Entries taken from a collection
Content starts
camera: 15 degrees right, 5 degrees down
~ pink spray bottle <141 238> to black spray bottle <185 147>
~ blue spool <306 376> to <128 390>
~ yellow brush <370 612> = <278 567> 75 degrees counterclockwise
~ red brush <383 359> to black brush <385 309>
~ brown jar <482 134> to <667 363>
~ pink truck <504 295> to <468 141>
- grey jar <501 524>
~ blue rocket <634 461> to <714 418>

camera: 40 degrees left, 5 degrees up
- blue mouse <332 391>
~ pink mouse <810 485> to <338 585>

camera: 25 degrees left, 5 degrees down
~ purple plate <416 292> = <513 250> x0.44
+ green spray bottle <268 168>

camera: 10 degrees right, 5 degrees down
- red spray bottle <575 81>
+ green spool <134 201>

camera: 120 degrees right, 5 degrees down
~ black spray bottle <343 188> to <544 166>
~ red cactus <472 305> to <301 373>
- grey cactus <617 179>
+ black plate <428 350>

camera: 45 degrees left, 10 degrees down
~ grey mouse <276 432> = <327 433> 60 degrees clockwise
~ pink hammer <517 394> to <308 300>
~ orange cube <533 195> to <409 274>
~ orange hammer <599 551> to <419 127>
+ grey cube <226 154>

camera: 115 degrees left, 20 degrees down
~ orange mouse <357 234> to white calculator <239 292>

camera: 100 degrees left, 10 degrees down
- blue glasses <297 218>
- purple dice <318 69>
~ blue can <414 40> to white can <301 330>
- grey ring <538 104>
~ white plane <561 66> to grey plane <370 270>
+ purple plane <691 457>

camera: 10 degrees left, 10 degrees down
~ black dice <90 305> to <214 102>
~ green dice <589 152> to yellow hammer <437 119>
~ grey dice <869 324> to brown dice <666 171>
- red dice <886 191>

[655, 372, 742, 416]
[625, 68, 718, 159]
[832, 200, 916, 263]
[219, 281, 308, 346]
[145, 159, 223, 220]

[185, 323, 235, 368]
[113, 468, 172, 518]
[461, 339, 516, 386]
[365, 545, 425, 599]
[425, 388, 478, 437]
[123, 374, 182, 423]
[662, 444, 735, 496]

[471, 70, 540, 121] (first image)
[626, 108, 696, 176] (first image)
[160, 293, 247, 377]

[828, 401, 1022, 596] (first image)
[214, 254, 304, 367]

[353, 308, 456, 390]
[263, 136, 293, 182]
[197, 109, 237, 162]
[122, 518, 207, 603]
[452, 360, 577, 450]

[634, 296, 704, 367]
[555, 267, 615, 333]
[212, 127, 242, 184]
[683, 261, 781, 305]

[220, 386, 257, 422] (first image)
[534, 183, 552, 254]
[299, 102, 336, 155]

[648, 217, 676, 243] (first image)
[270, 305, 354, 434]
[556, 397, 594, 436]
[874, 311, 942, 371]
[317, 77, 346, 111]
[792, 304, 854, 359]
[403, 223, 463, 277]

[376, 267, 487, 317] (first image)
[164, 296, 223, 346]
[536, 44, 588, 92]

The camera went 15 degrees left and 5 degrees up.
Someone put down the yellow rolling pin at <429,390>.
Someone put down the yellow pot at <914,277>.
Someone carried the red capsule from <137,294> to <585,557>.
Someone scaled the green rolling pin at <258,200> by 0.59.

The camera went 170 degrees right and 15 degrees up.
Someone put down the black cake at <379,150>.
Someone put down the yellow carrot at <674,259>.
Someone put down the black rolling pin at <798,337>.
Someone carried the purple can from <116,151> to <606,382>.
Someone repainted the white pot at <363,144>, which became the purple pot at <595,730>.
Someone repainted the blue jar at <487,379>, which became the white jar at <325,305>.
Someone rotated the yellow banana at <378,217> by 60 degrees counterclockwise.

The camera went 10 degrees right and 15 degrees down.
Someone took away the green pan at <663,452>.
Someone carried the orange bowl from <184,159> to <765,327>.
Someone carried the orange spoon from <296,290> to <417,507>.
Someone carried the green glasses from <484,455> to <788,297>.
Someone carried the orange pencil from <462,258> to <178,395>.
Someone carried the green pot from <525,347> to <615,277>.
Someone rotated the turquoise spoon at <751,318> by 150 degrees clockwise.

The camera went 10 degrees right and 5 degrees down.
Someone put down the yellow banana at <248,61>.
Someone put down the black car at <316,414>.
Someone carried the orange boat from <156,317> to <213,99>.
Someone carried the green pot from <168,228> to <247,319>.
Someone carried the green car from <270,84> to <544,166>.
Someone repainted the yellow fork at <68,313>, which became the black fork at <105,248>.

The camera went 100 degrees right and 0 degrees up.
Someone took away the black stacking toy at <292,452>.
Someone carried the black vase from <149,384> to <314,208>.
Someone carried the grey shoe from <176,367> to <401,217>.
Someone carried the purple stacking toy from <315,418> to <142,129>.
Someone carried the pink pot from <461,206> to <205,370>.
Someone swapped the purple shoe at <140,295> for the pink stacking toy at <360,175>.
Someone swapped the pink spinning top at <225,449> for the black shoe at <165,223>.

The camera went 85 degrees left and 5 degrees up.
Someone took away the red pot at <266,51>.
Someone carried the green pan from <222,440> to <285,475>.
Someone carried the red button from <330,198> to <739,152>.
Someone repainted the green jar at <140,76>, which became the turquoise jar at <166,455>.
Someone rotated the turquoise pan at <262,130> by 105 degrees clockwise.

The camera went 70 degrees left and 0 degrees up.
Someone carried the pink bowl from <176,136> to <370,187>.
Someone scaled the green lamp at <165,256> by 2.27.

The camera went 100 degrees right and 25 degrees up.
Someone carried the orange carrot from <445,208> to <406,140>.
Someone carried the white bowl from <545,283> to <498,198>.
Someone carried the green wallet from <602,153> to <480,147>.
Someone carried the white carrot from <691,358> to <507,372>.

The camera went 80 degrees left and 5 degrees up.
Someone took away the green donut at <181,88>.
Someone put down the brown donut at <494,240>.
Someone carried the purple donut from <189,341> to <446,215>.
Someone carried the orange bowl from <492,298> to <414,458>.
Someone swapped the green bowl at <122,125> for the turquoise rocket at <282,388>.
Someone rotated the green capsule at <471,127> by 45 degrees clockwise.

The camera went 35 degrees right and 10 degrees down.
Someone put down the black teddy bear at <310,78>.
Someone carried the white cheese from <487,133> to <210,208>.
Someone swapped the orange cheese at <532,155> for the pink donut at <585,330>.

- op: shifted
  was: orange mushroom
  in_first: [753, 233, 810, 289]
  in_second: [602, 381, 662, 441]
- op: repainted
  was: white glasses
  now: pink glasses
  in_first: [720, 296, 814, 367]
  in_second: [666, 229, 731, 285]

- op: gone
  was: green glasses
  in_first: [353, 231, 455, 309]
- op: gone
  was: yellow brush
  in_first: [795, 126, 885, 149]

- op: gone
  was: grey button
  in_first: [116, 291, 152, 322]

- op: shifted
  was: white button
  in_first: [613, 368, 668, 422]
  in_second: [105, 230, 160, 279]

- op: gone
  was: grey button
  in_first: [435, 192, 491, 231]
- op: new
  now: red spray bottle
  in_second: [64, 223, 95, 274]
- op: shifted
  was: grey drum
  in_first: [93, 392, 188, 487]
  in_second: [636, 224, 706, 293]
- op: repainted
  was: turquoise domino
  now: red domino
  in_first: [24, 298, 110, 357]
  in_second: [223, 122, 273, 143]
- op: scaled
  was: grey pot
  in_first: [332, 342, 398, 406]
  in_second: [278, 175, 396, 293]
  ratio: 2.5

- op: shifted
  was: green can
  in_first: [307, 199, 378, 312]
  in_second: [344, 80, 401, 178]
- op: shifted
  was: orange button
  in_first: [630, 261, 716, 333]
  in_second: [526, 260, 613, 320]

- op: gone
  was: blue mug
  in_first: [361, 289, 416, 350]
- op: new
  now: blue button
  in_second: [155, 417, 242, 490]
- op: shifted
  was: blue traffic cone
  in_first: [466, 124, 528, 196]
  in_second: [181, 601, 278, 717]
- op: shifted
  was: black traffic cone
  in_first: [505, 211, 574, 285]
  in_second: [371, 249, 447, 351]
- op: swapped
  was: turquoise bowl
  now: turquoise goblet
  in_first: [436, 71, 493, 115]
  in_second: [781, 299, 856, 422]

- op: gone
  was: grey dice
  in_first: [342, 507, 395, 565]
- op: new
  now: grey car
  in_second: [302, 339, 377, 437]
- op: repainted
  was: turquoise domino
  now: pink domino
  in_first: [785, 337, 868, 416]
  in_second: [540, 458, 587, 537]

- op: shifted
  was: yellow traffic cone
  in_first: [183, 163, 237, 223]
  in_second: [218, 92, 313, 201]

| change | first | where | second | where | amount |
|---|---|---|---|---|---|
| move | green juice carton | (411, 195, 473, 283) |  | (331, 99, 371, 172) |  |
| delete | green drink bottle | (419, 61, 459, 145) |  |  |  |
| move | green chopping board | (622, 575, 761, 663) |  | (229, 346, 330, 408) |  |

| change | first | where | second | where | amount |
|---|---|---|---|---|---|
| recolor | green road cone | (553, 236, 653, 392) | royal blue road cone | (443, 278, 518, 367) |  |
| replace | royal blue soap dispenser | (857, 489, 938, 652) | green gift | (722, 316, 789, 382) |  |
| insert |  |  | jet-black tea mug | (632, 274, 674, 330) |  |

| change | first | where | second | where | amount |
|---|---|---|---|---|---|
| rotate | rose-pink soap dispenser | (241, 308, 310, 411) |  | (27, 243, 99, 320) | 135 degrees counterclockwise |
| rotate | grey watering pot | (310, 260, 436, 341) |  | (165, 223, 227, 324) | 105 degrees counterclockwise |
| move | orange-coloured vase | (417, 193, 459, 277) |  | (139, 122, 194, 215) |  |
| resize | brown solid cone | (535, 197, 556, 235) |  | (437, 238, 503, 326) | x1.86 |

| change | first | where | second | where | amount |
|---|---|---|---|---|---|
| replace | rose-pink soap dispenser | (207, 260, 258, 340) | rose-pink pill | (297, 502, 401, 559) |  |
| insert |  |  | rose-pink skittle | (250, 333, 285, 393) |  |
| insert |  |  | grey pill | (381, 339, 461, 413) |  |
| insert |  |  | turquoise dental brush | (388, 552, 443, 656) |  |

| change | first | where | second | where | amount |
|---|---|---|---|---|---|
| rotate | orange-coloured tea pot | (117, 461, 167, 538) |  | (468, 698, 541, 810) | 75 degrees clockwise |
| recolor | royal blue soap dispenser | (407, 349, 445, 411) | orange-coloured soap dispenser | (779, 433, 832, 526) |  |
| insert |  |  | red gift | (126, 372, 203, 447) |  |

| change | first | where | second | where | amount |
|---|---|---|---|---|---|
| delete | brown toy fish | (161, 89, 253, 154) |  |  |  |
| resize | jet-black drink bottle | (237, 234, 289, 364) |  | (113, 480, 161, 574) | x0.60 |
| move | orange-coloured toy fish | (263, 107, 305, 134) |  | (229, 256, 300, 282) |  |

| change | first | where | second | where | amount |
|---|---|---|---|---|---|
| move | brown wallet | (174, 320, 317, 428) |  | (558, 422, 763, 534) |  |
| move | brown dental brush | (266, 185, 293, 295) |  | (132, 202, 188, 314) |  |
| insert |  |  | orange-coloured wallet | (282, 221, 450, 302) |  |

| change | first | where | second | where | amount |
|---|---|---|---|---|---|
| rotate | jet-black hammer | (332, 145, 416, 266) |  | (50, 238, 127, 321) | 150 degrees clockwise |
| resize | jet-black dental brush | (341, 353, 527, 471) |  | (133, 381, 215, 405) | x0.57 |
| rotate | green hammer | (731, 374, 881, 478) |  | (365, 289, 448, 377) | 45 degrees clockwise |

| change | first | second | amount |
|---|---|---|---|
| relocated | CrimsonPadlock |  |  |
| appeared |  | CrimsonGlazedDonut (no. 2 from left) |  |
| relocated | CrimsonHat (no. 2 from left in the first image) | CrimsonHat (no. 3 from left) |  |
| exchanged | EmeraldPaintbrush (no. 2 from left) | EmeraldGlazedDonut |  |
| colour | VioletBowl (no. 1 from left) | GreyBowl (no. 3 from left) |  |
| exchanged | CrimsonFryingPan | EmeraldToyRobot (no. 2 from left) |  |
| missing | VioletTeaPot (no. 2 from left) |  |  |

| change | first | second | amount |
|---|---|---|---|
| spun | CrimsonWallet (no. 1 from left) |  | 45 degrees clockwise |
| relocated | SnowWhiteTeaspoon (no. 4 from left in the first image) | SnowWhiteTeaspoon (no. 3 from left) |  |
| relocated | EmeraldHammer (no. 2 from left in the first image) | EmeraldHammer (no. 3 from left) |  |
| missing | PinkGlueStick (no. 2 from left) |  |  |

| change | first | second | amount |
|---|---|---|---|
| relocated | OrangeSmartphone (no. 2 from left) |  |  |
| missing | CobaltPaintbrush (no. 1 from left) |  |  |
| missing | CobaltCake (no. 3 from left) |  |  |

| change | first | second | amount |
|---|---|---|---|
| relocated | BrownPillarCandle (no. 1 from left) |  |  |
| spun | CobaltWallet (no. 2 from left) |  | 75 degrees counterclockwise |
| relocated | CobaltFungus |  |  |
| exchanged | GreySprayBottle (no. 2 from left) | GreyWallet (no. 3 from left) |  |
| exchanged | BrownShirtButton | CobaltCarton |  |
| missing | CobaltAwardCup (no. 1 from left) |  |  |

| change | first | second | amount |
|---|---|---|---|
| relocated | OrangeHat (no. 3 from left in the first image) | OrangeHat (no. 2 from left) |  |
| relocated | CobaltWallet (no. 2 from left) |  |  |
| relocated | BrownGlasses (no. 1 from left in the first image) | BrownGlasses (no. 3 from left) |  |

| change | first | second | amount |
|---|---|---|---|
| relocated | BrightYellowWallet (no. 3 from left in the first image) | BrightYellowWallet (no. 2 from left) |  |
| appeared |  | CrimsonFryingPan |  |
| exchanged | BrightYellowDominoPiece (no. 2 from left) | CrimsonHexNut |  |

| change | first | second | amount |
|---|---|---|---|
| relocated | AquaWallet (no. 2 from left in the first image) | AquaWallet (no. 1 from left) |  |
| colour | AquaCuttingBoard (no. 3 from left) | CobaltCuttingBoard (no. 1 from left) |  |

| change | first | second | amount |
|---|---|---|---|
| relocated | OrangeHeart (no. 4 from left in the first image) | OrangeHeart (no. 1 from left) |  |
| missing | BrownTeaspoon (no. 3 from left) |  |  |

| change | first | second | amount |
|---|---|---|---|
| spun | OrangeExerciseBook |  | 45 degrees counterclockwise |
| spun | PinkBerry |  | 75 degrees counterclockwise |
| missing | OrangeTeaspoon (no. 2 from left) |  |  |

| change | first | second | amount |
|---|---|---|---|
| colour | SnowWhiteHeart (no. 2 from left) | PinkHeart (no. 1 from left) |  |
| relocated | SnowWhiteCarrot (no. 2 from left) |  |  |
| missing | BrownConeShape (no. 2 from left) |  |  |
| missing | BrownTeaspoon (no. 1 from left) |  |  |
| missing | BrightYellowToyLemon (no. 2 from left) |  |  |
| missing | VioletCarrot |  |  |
Content ends
DIRECTIONS =
Look above for the line with "in_first: [753, 233, 810, 289]" and the line with "in_first: [720, 296, 814, 367]"; transcribe both and all lines in between, exactly, and nothing else.

COMPLETED TASK =
  in_first: [753, 233, 810, 289]
  in_second: [602, 381, 662, 441]
- op: repainted
  was: white glasses
  now: pink glasses
  in_first: [720, 296, 814, 367]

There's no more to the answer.